> [GIVEN INFORMATION]
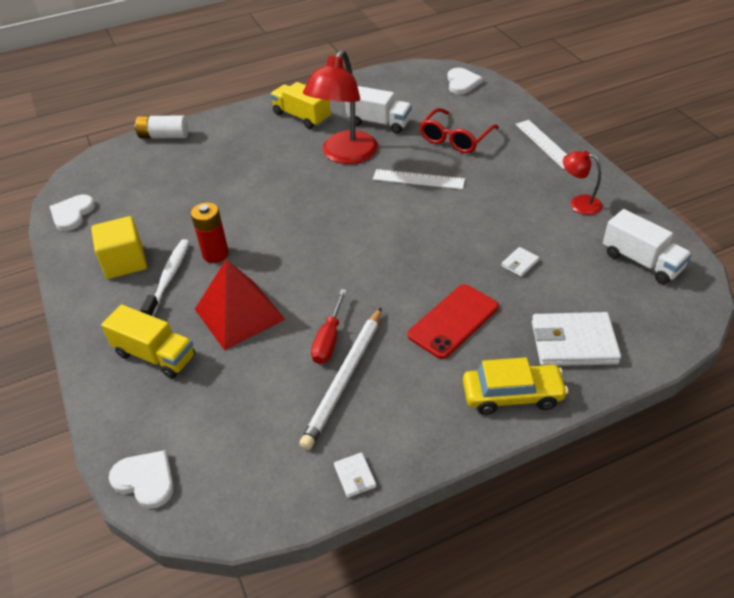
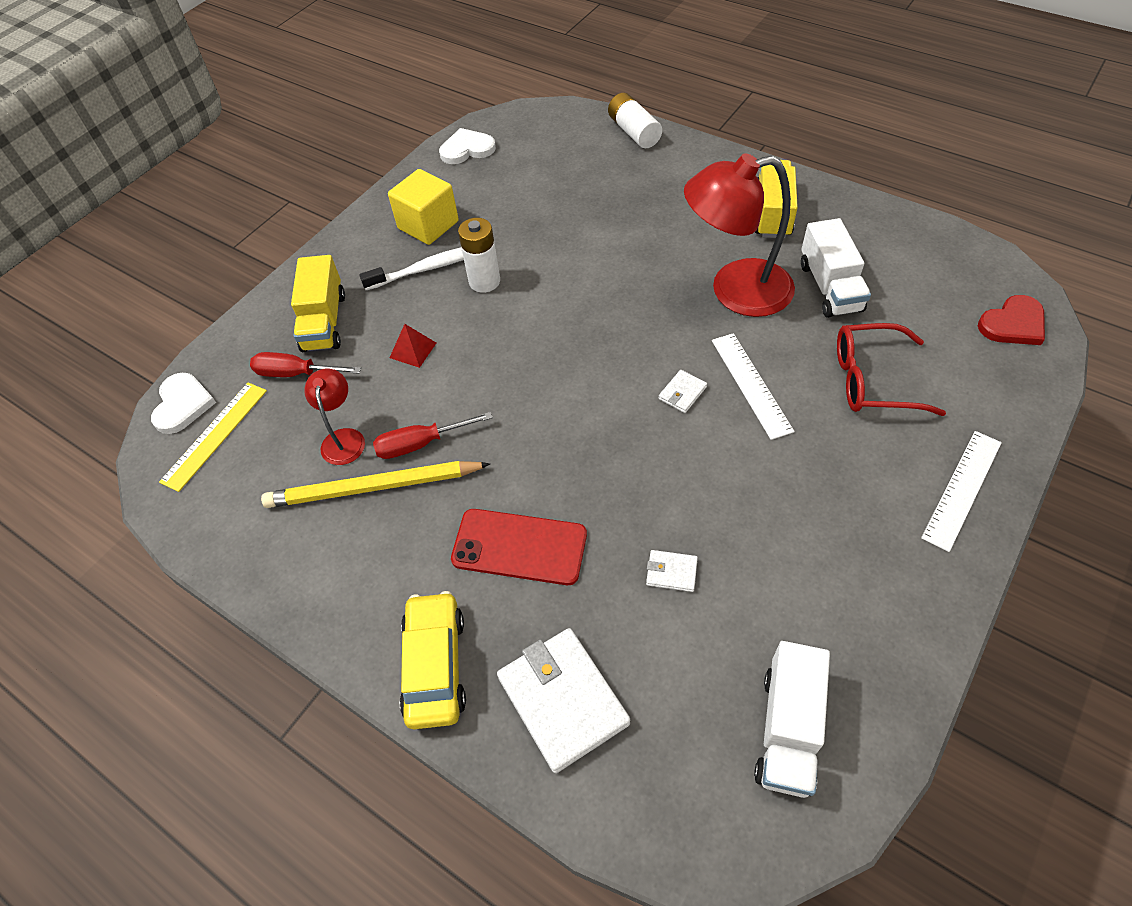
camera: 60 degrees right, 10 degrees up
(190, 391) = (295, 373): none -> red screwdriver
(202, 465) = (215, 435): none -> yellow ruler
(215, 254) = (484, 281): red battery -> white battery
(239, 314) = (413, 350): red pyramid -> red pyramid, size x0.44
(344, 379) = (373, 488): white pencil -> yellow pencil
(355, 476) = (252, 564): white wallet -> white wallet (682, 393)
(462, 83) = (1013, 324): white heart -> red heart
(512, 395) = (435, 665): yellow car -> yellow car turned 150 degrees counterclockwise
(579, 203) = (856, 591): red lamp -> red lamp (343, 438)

---

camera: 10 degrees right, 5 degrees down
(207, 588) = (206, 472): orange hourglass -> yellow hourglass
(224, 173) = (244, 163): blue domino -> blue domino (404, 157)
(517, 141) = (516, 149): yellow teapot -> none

> [ASSIGNMENT]
In the material above, transcribe exactly the lines beginning at the one with "(462, 83) = (1013, 324): white" and ending at the one with "(579, 203) = (856, 591): red", both included.

> [SOLUTION TO THE PROBLEM]
(462, 83) = (1013, 324): white heart -> red heart
(512, 395) = (435, 665): yellow car -> yellow car turned 150 degrees counterclockwise
(579, 203) = (856, 591): red lamp -> red lamp (343, 438)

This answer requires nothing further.